START Source data

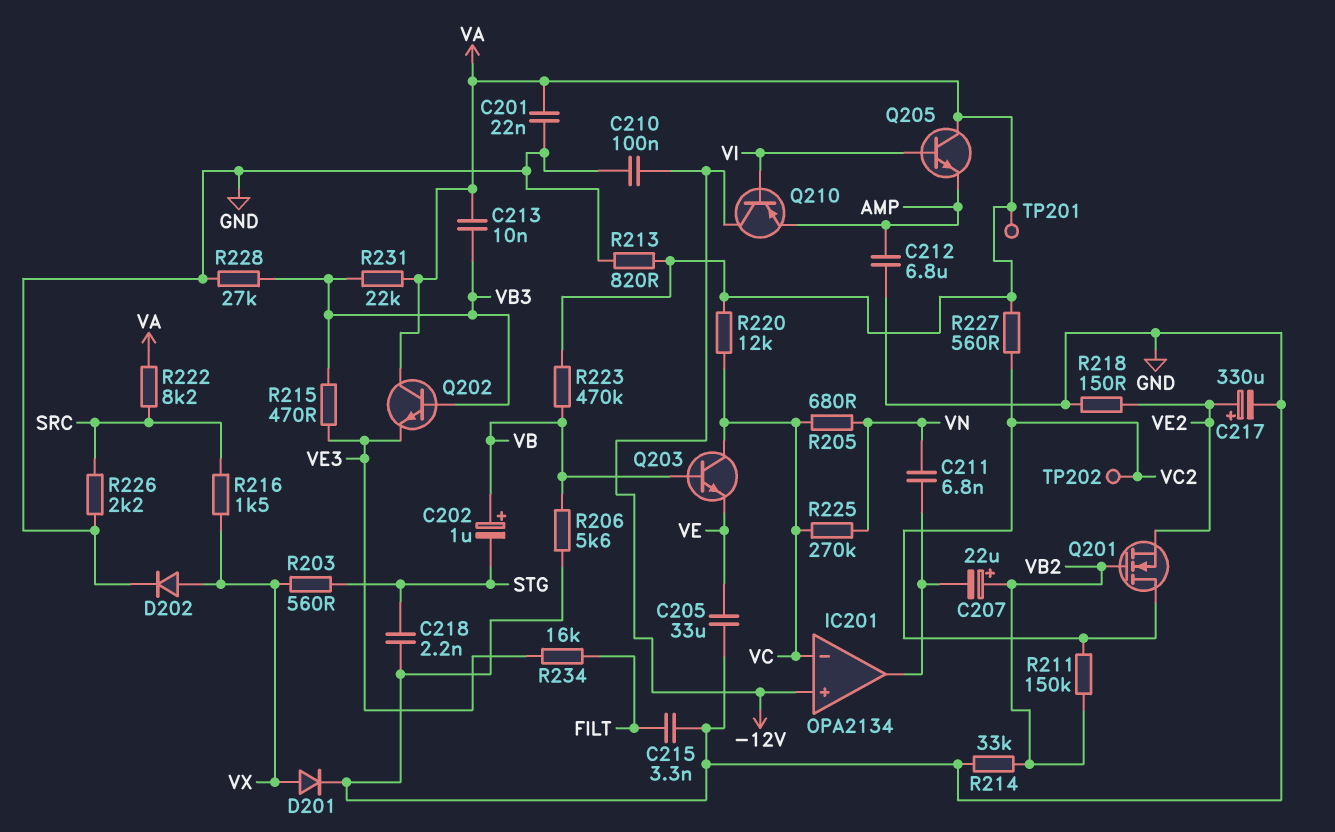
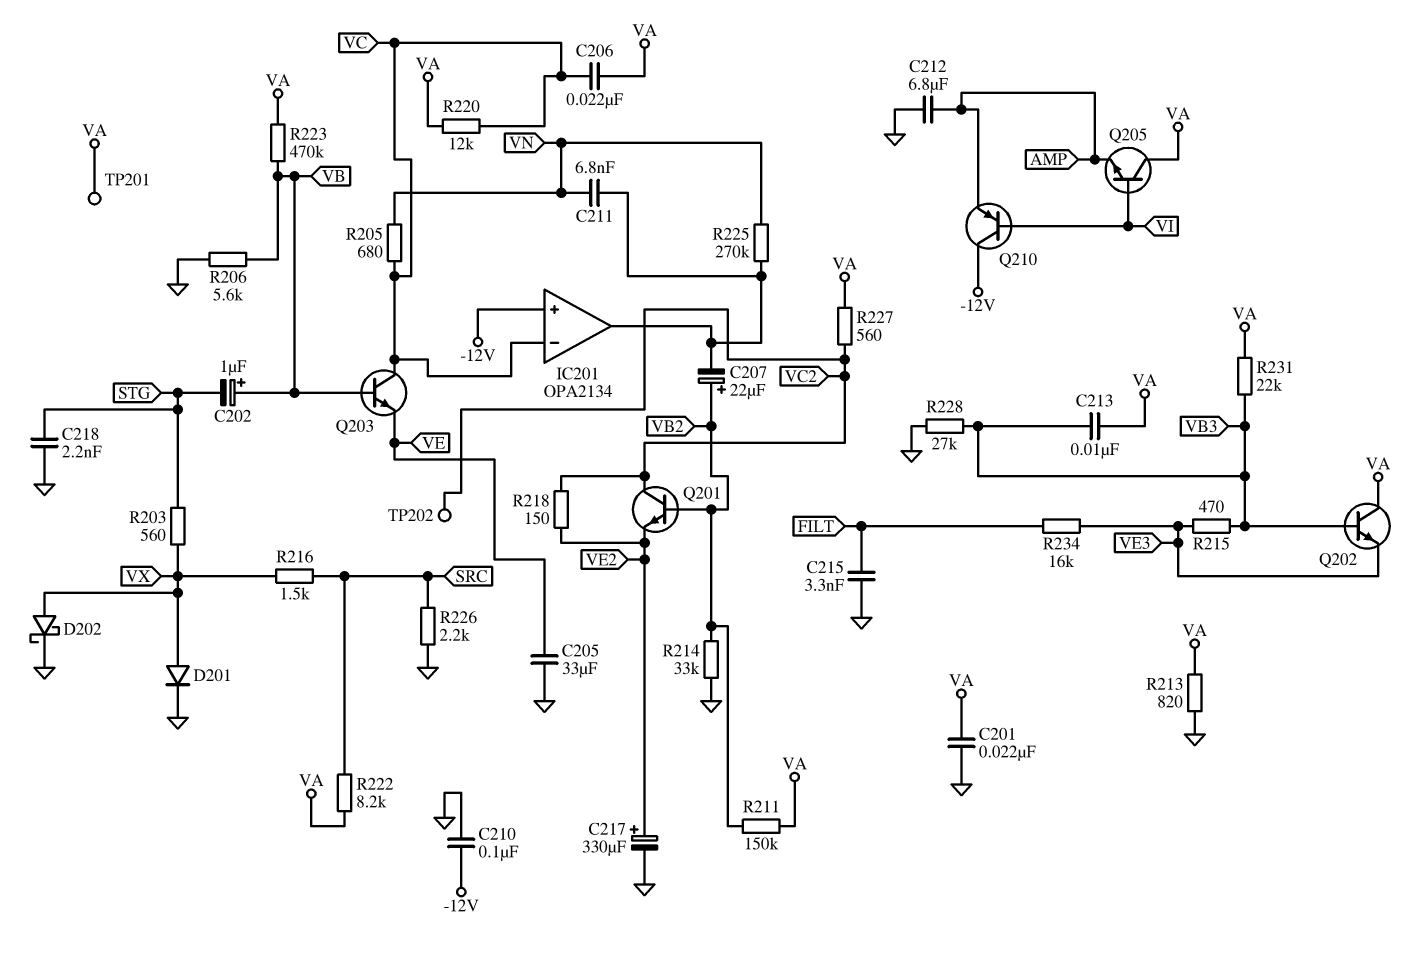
C206: none -> 22nF (VA, VC)
D202: diode (A VX, K GND) -> schottky (A VX, K GND)
Q201: NMOS (G VB2, D VC2, S VE2) -> NPN (B VB2, C VC2, E VE2)
R211: 150k (VB2, VC2) -> 150k (VA, VB2)
R218: 150 (GND, VE2) -> 150 (VC2, VE2)
R225: 270k (VC, VN) -> 270k (IC201/out, VN)

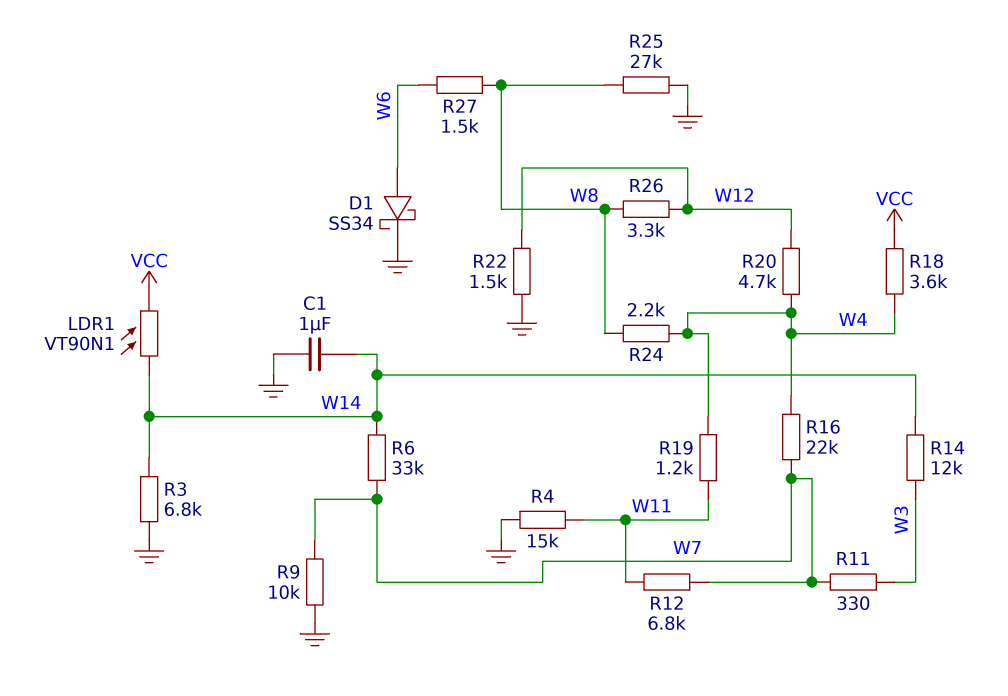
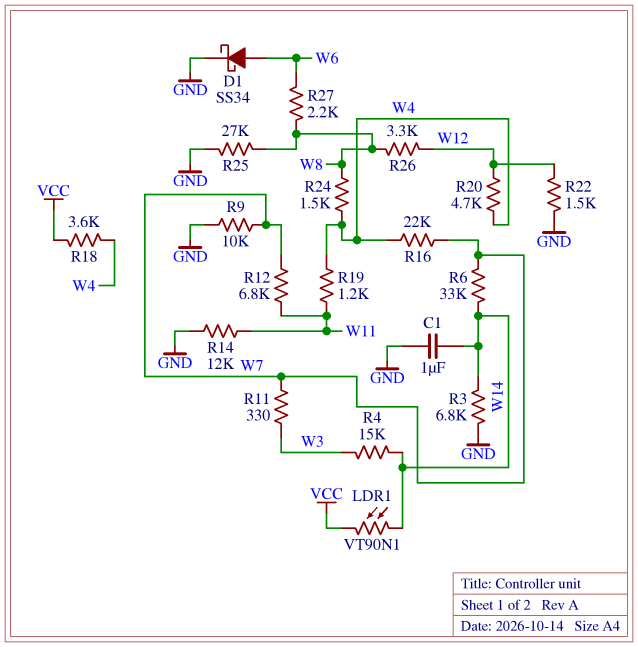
R4: 15k (GND, W11) -> 15k (W3, W14)
R14: 12k (W3, W14) -> 12k (GND, W11)
R24: 2.2k (W4, W8) -> 1.5k (W4, W8)
R27: 1.5k (W6, W8) -> 2.2k (W6, W8)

END Source data

Output nothing but the line containing "R4: 15k (GND, W11) -> 15k (W3, W14)" and each line after it in the entries above, exactly as written.

R4: 15k (GND, W11) -> 15k (W3, W14)
R14: 12k (W3, W14) -> 12k (GND, W11)
R24: 2.2k (W4, W8) -> 1.5k (W4, W8)
R27: 1.5k (W6, W8) -> 2.2k (W6, W8)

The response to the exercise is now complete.